### MATERIAL SUPPLIED ###

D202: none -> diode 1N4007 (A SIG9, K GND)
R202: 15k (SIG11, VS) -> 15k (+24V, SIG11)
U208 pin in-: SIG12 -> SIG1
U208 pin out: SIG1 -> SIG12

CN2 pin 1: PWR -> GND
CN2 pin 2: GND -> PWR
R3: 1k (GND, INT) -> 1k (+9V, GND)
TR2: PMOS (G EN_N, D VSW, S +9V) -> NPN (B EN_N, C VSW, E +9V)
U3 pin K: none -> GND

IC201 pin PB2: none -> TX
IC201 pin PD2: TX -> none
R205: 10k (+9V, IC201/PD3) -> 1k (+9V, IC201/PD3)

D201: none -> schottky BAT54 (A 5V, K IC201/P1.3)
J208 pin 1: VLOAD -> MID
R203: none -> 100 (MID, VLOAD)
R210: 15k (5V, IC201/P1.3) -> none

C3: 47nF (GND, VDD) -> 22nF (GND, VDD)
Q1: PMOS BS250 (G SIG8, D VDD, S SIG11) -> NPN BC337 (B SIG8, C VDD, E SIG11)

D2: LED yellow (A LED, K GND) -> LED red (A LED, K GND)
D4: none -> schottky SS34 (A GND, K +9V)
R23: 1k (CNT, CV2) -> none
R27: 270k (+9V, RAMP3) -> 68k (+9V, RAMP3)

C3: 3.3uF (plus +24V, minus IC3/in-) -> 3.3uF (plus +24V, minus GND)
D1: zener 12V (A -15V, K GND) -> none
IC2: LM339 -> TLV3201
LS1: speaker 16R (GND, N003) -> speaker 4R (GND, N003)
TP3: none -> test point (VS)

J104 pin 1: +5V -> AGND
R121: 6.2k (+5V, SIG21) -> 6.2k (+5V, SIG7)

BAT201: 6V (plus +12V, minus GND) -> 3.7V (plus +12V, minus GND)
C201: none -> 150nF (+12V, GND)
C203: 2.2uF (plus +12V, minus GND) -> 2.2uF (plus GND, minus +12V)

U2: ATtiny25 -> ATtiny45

###

WHAT THE TASK REQUIRES:
Emit verbatim the lines running from the one with "R210: 15k (5V, IC201/P1.3) -> none" through the last line of the data, both endpoints inclusive.

YOUR SOLUTION:
R210: 15k (5V, IC201/P1.3) -> none

C3: 47nF (GND, VDD) -> 22nF (GND, VDD)
Q1: PMOS BS250 (G SIG8, D VDD, S SIG11) -> NPN BC337 (B SIG8, C VDD, E SIG11)

D2: LED yellow (A LED, K GND) -> LED red (A LED, K GND)
D4: none -> schottky SS34 (A GND, K +9V)
R23: 1k (CNT, CV2) -> none
R27: 270k (+9V, RAMP3) -> 68k (+9V, RAMP3)

C3: 3.3uF (plus +24V, minus IC3/in-) -> 3.3uF (plus +24V, minus GND)
D1: zener 12V (A -15V, K GND) -> none
IC2: LM339 -> TLV3201
LS1: speaker 16R (GND, N003) -> speaker 4R (GND, N003)
TP3: none -> test point (VS)

J104 pin 1: +5V -> AGND
R121: 6.2k (+5V, SIG21) -> 6.2k (+5V, SIG7)

BAT201: 6V (plus +12V, minus GND) -> 3.7V (plus +12V, minus GND)
C201: none -> 150nF (+12V, GND)
C203: 2.2uF (plus +12V, minus GND) -> 2.2uF (plus GND, minus +12V)

U2: ATtiny25 -> ATtiny45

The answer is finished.